Top of Records for this task
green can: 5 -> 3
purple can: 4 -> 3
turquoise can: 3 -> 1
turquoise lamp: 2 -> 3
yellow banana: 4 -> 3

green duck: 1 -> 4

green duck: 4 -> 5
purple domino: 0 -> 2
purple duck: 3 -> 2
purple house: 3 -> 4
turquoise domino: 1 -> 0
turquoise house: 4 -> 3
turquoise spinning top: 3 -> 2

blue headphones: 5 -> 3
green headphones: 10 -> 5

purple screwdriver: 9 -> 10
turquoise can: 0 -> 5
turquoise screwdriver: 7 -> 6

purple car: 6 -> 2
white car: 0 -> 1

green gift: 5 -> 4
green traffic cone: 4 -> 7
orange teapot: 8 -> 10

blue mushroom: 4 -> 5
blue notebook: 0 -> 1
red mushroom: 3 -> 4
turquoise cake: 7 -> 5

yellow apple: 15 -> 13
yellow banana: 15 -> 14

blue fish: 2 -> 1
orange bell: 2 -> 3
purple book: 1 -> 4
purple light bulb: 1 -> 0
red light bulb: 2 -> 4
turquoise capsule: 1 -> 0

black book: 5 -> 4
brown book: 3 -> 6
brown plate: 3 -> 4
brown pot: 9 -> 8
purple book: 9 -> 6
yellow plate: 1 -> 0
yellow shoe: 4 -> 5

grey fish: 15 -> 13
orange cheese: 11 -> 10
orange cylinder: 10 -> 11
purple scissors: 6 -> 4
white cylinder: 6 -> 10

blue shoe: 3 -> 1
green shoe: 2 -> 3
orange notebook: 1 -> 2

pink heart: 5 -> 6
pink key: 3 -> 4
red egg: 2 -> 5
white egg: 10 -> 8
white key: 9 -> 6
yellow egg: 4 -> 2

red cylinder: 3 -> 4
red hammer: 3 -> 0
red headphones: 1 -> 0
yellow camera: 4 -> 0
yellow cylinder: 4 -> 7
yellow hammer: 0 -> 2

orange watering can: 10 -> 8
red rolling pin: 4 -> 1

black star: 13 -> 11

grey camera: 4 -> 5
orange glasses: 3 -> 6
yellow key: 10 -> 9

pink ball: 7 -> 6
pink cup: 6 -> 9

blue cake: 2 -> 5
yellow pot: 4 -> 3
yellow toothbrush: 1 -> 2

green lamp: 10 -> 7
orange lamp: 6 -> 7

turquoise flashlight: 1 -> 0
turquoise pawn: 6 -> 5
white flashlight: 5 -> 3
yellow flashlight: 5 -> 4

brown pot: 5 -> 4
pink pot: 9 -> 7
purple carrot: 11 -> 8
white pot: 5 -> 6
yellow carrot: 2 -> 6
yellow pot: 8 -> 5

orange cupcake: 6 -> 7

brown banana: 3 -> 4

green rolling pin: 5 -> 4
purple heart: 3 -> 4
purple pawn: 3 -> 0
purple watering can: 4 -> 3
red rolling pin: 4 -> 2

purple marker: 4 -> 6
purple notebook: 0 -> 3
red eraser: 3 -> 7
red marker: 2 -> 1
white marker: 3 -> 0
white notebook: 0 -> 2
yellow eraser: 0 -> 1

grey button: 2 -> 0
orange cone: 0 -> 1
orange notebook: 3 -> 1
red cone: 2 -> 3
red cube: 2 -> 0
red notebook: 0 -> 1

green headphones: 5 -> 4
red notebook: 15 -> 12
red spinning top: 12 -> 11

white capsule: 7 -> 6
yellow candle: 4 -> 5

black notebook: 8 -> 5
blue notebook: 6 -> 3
Bottom of Records for this task
### Work to complete
Where a line of the entries contains the word "pink", copy that line.

### Expected output
pink heart: 5 -> 6
pink key: 3 -> 4
pink ball: 7 -> 6
pink cup: 6 -> 9
pink pot: 9 -> 7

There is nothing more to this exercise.